> **ACTIVITY**
The response must contain every record, repeated exactly.

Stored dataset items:

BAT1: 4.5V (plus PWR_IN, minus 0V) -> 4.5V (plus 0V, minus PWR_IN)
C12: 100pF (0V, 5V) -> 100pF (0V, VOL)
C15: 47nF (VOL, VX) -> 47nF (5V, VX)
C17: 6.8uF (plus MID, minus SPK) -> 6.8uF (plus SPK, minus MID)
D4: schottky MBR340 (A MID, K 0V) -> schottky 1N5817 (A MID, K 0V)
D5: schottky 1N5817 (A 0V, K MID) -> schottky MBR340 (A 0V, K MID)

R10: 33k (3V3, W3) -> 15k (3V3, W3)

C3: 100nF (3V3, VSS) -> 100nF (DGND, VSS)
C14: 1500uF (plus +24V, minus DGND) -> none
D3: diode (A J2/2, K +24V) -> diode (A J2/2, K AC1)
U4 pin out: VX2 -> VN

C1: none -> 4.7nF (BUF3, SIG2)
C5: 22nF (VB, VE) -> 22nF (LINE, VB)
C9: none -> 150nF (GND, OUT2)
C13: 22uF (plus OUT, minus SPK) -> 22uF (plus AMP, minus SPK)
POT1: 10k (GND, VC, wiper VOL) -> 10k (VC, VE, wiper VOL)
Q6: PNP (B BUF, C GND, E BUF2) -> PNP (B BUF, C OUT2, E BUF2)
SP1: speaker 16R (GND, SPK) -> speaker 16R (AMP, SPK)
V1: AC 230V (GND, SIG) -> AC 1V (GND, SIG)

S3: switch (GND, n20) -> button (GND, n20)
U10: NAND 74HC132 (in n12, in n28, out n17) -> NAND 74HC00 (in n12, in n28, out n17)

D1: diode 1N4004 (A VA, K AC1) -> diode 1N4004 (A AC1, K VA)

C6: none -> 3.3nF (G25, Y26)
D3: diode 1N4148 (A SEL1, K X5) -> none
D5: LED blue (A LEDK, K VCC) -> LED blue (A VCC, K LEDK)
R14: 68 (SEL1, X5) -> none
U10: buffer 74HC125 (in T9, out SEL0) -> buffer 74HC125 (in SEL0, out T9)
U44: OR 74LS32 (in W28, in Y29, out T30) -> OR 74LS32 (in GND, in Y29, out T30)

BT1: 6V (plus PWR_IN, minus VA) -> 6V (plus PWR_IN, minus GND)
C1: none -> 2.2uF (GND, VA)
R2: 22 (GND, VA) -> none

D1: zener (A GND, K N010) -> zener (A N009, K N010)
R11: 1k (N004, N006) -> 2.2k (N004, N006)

> **RESULT OF THIS TASK**
BAT1: 4.5V (plus PWR_IN, minus 0V) -> 4.5V (plus 0V, minus PWR_IN)
C12: 100pF (0V, 5V) -> 100pF (0V, VOL)
C15: 47nF (VOL, VX) -> 47nF (5V, VX)
C17: 6.8uF (plus MID, minus SPK) -> 6.8uF (plus SPK, minus MID)
D4: schottky MBR340 (A MID, K 0V) -> schottky 1N5817 (A MID, K 0V)
D5: schottky 1N5817 (A 0V, K MID) -> schottky MBR340 (A 0V, K MID)

R10: 33k (3V3, W3) -> 15k (3V3, W3)

C3: 100nF (3V3, VSS) -> 100nF (DGND, VSS)
C14: 1500uF (plus +24V, minus DGND) -> none
D3: diode (A J2/2, K +24V) -> diode (A J2/2, K AC1)
U4 pin out: VX2 -> VN

C1: none -> 4.7nF (BUF3, SIG2)
C5: 22nF (VB, VE) -> 22nF (LINE, VB)
C9: none -> 150nF (GND, OUT2)
C13: 22uF (plus OUT, minus SPK) -> 22uF (plus AMP, minus SPK)
POT1: 10k (GND, VC, wiper VOL) -> 10k (VC, VE, wiper VOL)
Q6: PNP (B BUF, C GND, E BUF2) -> PNP (B BUF, C OUT2, E BUF2)
SP1: speaker 16R (GND, SPK) -> speaker 16R (AMP, SPK)
V1: AC 230V (GND, SIG) -> AC 1V (GND, SIG)

S3: switch (GND, n20) -> button (GND, n20)
U10: NAND 74HC132 (in n12, in n28, out n17) -> NAND 74HC00 (in n12, in n28, out n17)

D1: diode 1N4004 (A VA, K AC1) -> diode 1N4004 (A AC1, K VA)

C6: none -> 3.3nF (G25, Y26)
D3: diode 1N4148 (A SEL1, K X5) -> none
D5: LED blue (A LEDK, K VCC) -> LED blue (A VCC, K LEDK)
R14: 68 (SEL1, X5) -> none
U10: buffer 74HC125 (in T9, out SEL0) -> buffer 74HC125 (in SEL0, out T9)
U44: OR 74LS32 (in W28, in Y29, out T30) -> OR 74LS32 (in GND, in Y29, out T30)

BT1: 6V (plus PWR_IN, minus VA) -> 6V (plus PWR_IN, minus GND)
C1: none -> 2.2uF (GND, VA)
R2: 22 (GND, VA) -> none

D1: zener (A GND, K N010) -> zener (A N009, K N010)
R11: 1k (N004, N006) -> 2.2k (N004, N006)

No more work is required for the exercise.